__Exercise directions__
Each entry should be repeated exactly. Its pictures should not be.

__Records supplied__
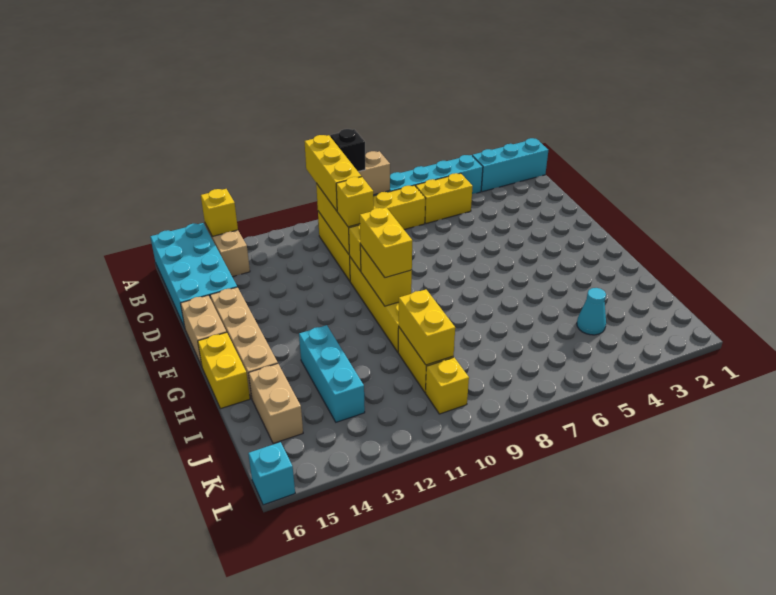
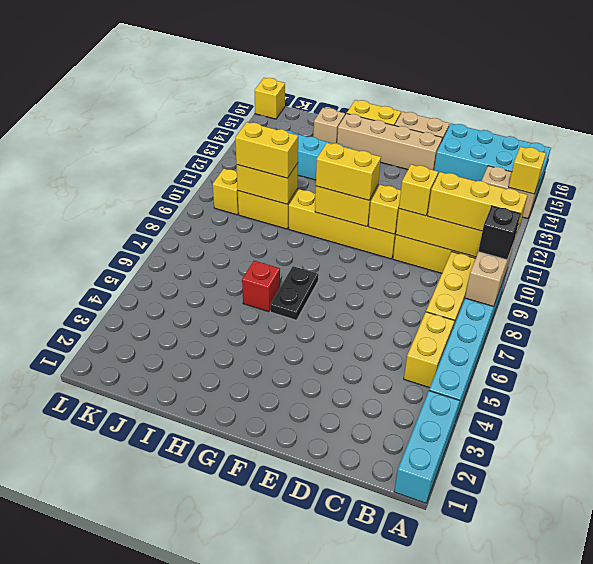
none -> black 1x2 plate [270,266,318,320]
none -> red 1x1 brick [242,261,280,312]
none -> yellow 1x2 brick [235,122,298,178]
tan 1x2 brick [249,364,303,444] -> tan 1x1 brick [314,108,345,143]
cyan 1x1 cone [577,288,606,335] -> none
cyan 1x1 brick [248,442,295,505] -> yellow 1x1 brick [255,78,285,119]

__Solution below__
none -> black 1x2 plate [270,266,318,320]
none -> red 1x1 brick [242,261,280,312]
none -> yellow 1x2 brick [235,122,298,178]
tan 1x2 brick [249,364,303,444] -> tan 1x1 brick [314,108,345,143]
cyan 1x1 cone [577,288,606,335] -> none
cyan 1x1 brick [248,442,295,505] -> yellow 1x1 brick [255,78,285,119]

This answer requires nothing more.